= WHAT YOU SHOULD DO =
What is needed is a word-for-word copy of the listing below, without pictures.

══════════

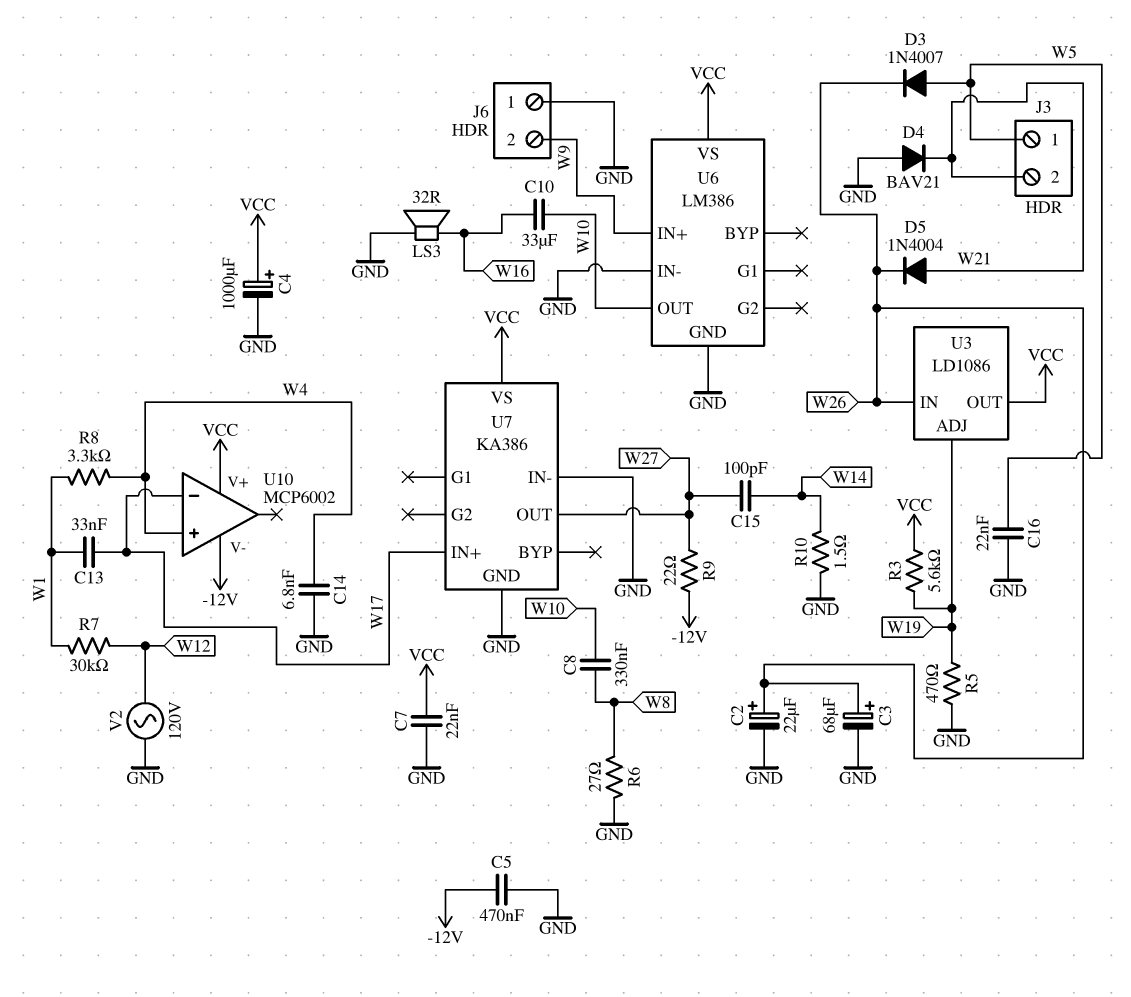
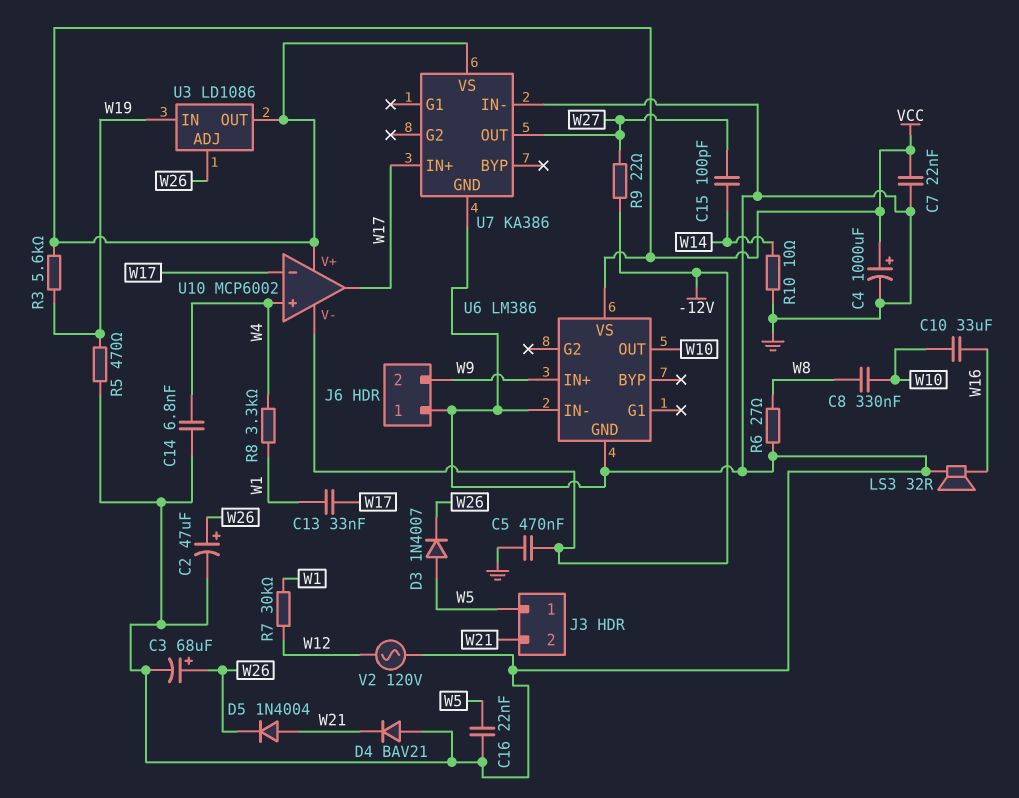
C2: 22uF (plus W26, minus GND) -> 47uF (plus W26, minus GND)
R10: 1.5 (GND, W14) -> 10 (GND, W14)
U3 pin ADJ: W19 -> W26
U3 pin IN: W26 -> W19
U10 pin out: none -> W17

══════════

= OUTPUT =
C2: 22uF (plus W26, minus GND) -> 47uF (plus W26, minus GND)
R10: 1.5 (GND, W14) -> 10 (GND, W14)
U3 pin ADJ: W19 -> W26
U3 pin IN: W26 -> W19
U10 pin out: none -> W17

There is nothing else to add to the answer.